Find every line in the records below that holds the word "blue" and copy it.

Data in this exercise
*** Block opens ***
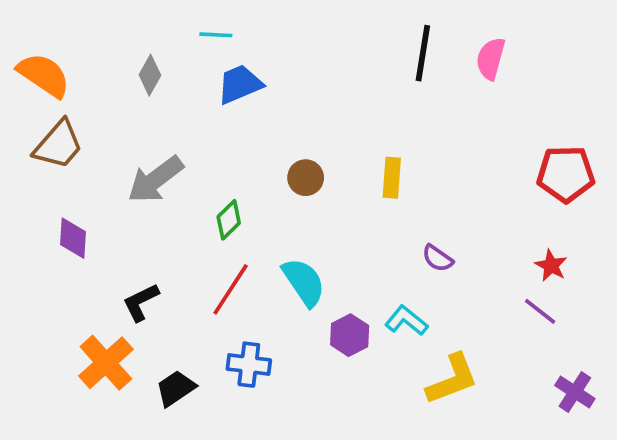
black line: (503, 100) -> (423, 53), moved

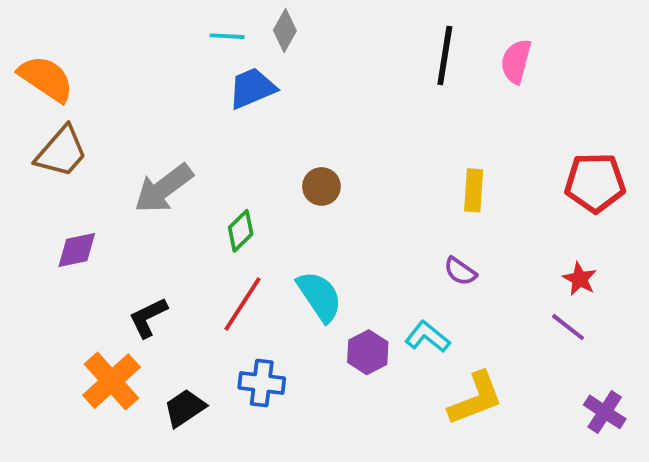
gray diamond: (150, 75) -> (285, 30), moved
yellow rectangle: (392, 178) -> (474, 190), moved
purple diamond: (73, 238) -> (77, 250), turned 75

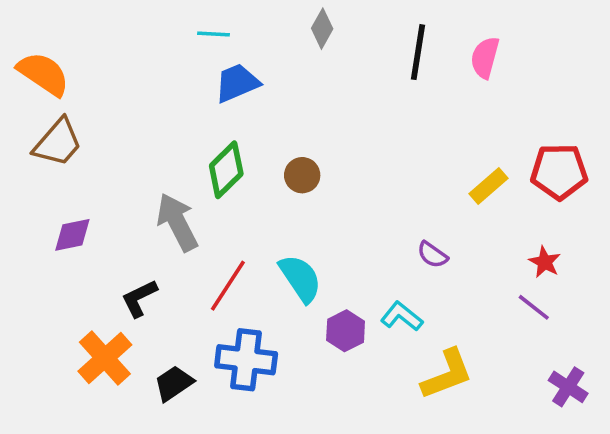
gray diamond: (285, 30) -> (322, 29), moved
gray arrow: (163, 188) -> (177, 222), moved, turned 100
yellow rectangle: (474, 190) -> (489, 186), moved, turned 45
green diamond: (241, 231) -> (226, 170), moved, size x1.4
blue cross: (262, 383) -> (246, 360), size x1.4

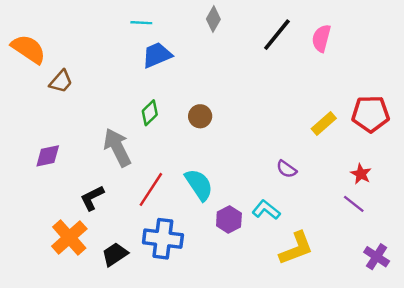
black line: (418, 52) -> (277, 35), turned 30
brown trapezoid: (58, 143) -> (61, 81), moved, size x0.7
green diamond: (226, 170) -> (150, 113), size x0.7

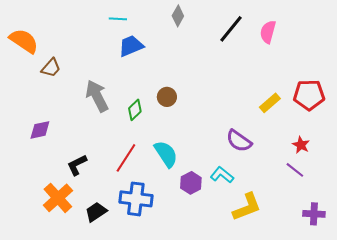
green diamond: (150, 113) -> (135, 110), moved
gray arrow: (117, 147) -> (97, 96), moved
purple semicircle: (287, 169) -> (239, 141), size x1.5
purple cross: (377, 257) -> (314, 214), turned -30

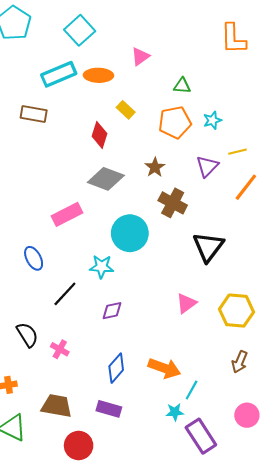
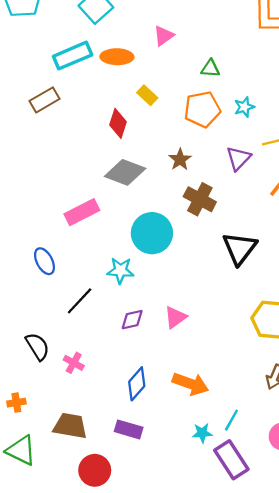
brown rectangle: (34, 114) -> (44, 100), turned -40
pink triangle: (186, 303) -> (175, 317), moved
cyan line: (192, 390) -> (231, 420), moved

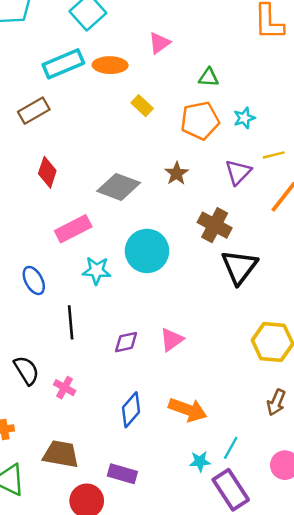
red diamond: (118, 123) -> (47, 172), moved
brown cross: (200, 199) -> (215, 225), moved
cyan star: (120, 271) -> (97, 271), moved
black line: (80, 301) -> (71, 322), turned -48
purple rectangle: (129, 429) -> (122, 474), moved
*** Block closes ***
*** Block opens ***
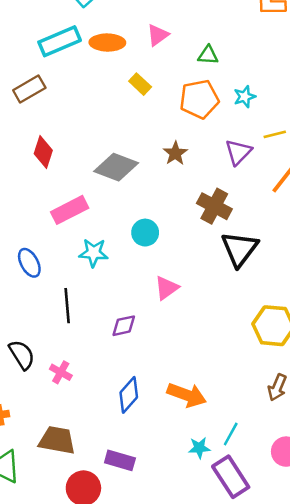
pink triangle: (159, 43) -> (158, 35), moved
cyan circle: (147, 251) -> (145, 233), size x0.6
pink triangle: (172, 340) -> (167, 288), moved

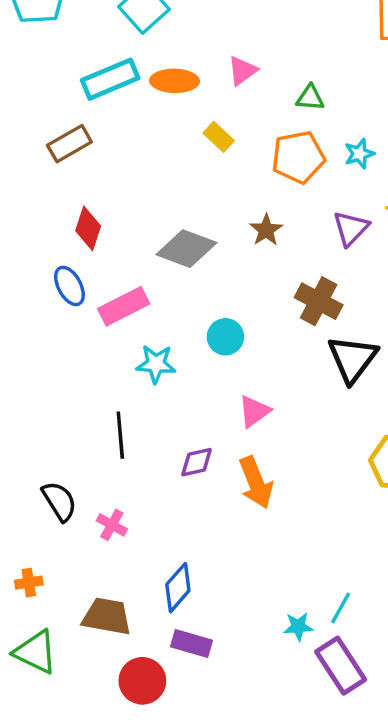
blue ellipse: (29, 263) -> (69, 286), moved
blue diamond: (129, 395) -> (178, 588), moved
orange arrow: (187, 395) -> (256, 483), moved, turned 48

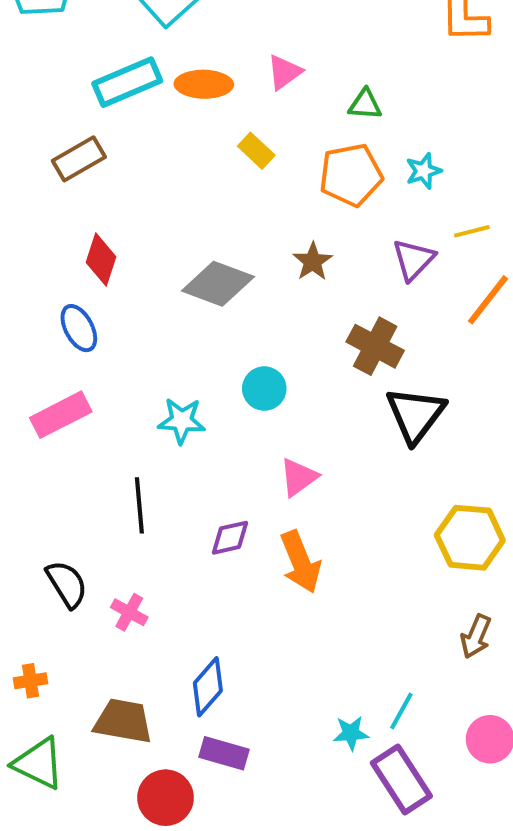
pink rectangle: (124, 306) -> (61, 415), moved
*** Block closes ***
*** Block opens ***
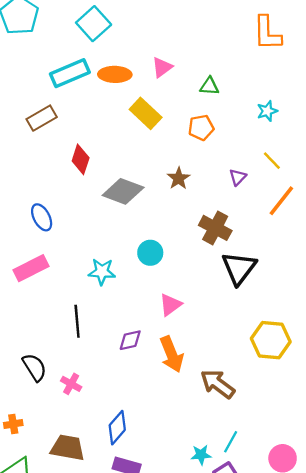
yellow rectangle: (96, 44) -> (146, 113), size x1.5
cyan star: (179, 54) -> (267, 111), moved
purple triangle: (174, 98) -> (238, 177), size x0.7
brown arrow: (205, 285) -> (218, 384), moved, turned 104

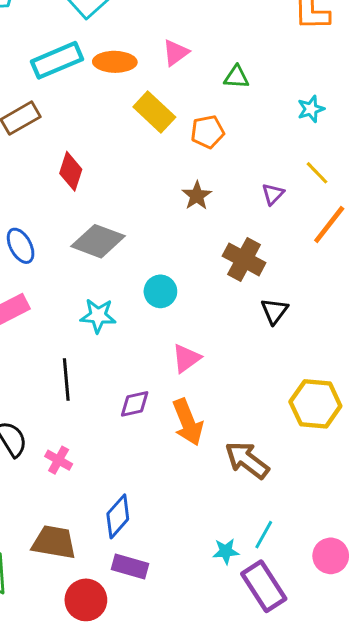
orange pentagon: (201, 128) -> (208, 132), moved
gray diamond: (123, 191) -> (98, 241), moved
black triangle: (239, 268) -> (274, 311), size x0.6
*** Block closes ***
Worked solution
blue cross: (262, 383) -> (246, 360), size x1.4
blue ellipse: (29, 263) -> (69, 286), moved
blue diamond: (129, 395) -> (178, 588), moved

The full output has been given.